| Task directions |
A complete, exact copy of the records below is the required result.

| Input for this task |
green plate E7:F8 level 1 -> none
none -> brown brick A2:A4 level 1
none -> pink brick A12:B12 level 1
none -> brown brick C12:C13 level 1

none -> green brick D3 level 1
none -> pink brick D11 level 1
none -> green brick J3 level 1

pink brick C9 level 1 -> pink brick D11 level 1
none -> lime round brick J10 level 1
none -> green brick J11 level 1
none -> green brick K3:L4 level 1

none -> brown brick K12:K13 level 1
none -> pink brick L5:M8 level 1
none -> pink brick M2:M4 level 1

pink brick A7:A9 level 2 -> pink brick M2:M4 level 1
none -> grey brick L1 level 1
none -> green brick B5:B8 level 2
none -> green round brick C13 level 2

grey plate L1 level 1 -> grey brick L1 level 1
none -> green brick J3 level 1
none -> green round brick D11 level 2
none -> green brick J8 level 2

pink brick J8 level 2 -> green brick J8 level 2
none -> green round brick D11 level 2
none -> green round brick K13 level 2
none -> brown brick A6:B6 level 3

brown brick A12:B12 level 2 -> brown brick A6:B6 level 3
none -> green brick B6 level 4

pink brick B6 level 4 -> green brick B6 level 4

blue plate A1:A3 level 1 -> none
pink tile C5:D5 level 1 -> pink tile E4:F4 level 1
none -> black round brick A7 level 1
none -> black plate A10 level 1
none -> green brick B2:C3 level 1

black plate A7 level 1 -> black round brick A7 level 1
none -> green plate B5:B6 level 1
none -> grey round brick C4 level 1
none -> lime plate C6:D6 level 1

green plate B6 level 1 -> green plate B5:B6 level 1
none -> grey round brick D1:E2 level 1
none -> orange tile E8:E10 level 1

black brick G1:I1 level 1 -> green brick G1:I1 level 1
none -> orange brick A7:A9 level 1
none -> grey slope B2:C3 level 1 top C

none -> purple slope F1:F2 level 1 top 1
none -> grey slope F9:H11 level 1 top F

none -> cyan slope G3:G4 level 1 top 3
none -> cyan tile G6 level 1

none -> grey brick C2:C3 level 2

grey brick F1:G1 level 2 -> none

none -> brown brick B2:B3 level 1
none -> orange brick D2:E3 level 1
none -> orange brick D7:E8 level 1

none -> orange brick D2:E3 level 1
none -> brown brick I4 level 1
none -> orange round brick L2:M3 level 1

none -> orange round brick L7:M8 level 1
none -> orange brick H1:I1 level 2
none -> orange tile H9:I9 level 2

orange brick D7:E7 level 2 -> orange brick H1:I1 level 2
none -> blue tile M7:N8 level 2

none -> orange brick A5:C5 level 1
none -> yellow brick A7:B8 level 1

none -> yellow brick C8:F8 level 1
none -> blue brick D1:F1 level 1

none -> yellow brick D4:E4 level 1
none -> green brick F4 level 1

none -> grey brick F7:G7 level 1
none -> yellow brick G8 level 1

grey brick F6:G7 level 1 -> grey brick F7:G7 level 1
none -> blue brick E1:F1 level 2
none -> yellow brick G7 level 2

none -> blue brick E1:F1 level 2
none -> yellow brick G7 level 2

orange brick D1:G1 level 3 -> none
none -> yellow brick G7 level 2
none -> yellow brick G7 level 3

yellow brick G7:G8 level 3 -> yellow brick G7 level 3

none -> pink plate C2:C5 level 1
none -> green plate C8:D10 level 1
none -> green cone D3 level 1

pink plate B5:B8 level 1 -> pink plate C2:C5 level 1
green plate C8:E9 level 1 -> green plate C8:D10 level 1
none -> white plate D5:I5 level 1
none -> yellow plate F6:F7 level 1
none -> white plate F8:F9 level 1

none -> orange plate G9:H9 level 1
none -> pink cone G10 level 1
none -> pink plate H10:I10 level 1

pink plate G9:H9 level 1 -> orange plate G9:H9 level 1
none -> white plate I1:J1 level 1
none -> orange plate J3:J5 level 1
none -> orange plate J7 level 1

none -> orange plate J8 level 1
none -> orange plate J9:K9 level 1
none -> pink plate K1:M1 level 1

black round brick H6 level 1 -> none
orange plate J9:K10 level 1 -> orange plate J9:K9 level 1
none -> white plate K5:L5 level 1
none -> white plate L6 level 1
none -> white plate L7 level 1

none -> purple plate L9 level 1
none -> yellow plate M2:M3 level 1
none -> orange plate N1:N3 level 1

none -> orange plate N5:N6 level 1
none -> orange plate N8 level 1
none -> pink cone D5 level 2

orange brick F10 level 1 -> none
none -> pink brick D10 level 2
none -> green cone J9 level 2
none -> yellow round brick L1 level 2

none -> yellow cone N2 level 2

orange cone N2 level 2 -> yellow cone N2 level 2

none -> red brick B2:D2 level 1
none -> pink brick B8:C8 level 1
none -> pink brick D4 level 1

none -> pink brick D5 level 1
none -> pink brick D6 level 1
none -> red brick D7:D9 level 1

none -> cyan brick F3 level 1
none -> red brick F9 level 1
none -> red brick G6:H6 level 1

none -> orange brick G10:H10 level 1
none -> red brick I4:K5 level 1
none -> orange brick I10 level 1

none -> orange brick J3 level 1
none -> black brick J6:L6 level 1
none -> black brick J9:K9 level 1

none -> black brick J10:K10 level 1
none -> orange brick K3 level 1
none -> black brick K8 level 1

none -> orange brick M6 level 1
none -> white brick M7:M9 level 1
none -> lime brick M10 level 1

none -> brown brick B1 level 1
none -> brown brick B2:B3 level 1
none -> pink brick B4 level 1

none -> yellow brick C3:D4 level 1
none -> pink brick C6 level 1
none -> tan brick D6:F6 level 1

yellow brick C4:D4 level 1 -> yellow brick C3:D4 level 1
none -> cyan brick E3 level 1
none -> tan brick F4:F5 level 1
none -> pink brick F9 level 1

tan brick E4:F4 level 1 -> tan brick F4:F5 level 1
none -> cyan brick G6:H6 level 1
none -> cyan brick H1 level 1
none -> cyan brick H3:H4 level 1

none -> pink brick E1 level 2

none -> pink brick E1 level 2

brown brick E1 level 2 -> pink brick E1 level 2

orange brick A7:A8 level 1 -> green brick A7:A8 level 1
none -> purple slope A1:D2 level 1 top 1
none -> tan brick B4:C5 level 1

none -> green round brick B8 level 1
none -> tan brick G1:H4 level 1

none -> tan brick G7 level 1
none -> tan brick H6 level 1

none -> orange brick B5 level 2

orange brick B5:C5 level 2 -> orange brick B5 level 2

| Answer to this problem |
green plate E7:F8 level 1 -> none
none -> brown brick A2:A4 level 1
none -> pink brick A12:B12 level 1
none -> brown brick C12:C13 level 1

none -> green brick D3 level 1
none -> pink brick D11 level 1
none -> green brick J3 level 1

pink brick C9 level 1 -> pink brick D11 level 1
none -> lime round brick J10 level 1
none -> green brick J11 level 1
none -> green brick K3:L4 level 1

none -> brown brick K12:K13 level 1
none -> pink brick L5:M8 level 1
none -> pink brick M2:M4 level 1

pink brick A7:A9 level 2 -> pink brick M2:M4 level 1
none -> grey brick L1 level 1
none -> green brick B5:B8 level 2
none -> green round brick C13 level 2

grey plate L1 level 1 -> grey brick L1 level 1
none -> green brick J3 level 1
none -> green round brick D11 level 2
none -> green brick J8 level 2

pink brick J8 level 2 -> green brick J8 level 2
none -> green round brick D11 level 2
none -> green round brick K13 level 2
none -> brown brick A6:B6 level 3

brown brick A12:B12 level 2 -> brown brick A6:B6 level 3
none -> green brick B6 level 4

pink brick B6 level 4 -> green brick B6 level 4

blue plate A1:A3 level 1 -> none
pink tile C5:D5 level 1 -> pink tile E4:F4 level 1
none -> black round brick A7 level 1
none -> black plate A10 level 1
none -> green brick B2:C3 level 1

black plate A7 level 1 -> black round brick A7 level 1
none -> green plate B5:B6 level 1
none -> grey round brick C4 level 1
none -> lime plate C6:D6 level 1

green plate B6 level 1 -> green plate B5:B6 level 1
none -> grey round brick D1:E2 level 1
none -> orange tile E8:E10 level 1

black brick G1:I1 level 1 -> green brick G1:I1 level 1
none -> orange brick A7:A9 level 1
none -> grey slope B2:C3 level 1 top C

none -> purple slope F1:F2 level 1 top 1
none -> grey slope F9:H11 level 1 top F

none -> cyan slope G3:G4 level 1 top 3
none -> cyan tile G6 level 1

none -> grey brick C2:C3 level 2

grey brick F1:G1 level 2 -> none

none -> brown brick B2:B3 level 1
none -> orange brick D2:E3 level 1
none -> orange brick D7:E8 level 1

none -> orange brick D2:E3 level 1
none -> brown brick I4 level 1
none -> orange round brick L2:M3 level 1

none -> orange round brick L7:M8 level 1
none -> orange brick H1:I1 level 2
none -> orange tile H9:I9 level 2

orange brick D7:E7 level 2 -> orange brick H1:I1 level 2
none -> blue tile M7:N8 level 2

none -> orange brick A5:C5 level 1
none -> yellow brick A7:B8 level 1

none -> yellow brick C8:F8 level 1
none -> blue brick D1:F1 level 1

none -> yellow brick D4:E4 level 1
none -> green brick F4 level 1

none -> grey brick F7:G7 level 1
none -> yellow brick G8 level 1

grey brick F6:G7 level 1 -> grey brick F7:G7 level 1
none -> blue brick E1:F1 level 2
none -> yellow brick G7 level 2

none -> blue brick E1:F1 level 2
none -> yellow brick G7 level 2

orange brick D1:G1 level 3 -> none
none -> yellow brick G7 level 2
none -> yellow brick G7 level 3

yellow brick G7:G8 level 3 -> yellow brick G7 level 3

none -> pink plate C2:C5 level 1
none -> green plate C8:D10 level 1
none -> green cone D3 level 1

pink plate B5:B8 level 1 -> pink plate C2:C5 level 1
green plate C8:E9 level 1 -> green plate C8:D10 level 1
none -> white plate D5:I5 level 1
none -> yellow plate F6:F7 level 1
none -> white plate F8:F9 level 1

none -> orange plate G9:H9 level 1
none -> pink cone G10 level 1
none -> pink plate H10:I10 level 1

pink plate G9:H9 level 1 -> orange plate G9:H9 level 1
none -> white plate I1:J1 level 1
none -> orange plate J3:J5 level 1
none -> orange plate J7 level 1

none -> orange plate J8 level 1
none -> orange plate J9:K9 level 1
none -> pink plate K1:M1 level 1

black round brick H6 level 1 -> none
orange plate J9:K10 level 1 -> orange plate J9:K9 level 1
none -> white plate K5:L5 level 1
none -> white plate L6 level 1
none -> white plate L7 level 1

none -> purple plate L9 level 1
none -> yellow plate M2:M3 level 1
none -> orange plate N1:N3 level 1

none -> orange plate N5:N6 level 1
none -> orange plate N8 level 1
none -> pink cone D5 level 2

orange brick F10 level 1 -> none
none -> pink brick D10 level 2
none -> green cone J9 level 2
none -> yellow round brick L1 level 2

none -> yellow cone N2 level 2

orange cone N2 level 2 -> yellow cone N2 level 2

none -> red brick B2:D2 level 1
none -> pink brick B8:C8 level 1
none -> pink brick D4 level 1

none -> pink brick D5 level 1
none -> pink brick D6 level 1
none -> red brick D7:D9 level 1

none -> cyan brick F3 level 1
none -> red brick F9 level 1
none -> red brick G6:H6 level 1

none -> orange brick G10:H10 level 1
none -> red brick I4:K5 level 1
none -> orange brick I10 level 1

none -> orange brick J3 level 1
none -> black brick J6:L6 level 1
none -> black brick J9:K9 level 1

none -> black brick J10:K10 level 1
none -> orange brick K3 level 1
none -> black brick K8 level 1

none -> orange brick M6 level 1
none -> white brick M7:M9 level 1
none -> lime brick M10 level 1

none -> brown brick B1 level 1
none -> brown brick B2:B3 level 1
none -> pink brick B4 level 1

none -> yellow brick C3:D4 level 1
none -> pink brick C6 level 1
none -> tan brick D6:F6 level 1

yellow brick C4:D4 level 1 -> yellow brick C3:D4 level 1
none -> cyan brick E3 level 1
none -> tan brick F4:F5 level 1
none -> pink brick F9 level 1

tan brick E4:F4 level 1 -> tan brick F4:F5 level 1
none -> cyan brick G6:H6 level 1
none -> cyan brick H1 level 1
none -> cyan brick H3:H4 level 1

none -> pink brick E1 level 2

none -> pink brick E1 level 2

brown brick E1 level 2 -> pink brick E1 level 2

orange brick A7:A8 level 1 -> green brick A7:A8 level 1
none -> purple slope A1:D2 level 1 top 1
none -> tan brick B4:C5 level 1

none -> green round brick B8 level 1
none -> tan brick G1:H4 level 1

none -> tan brick G7 level 1
none -> tan brick H6 level 1

none -> orange brick B5 level 2

orange brick B5:C5 level 2 -> orange brick B5 level 2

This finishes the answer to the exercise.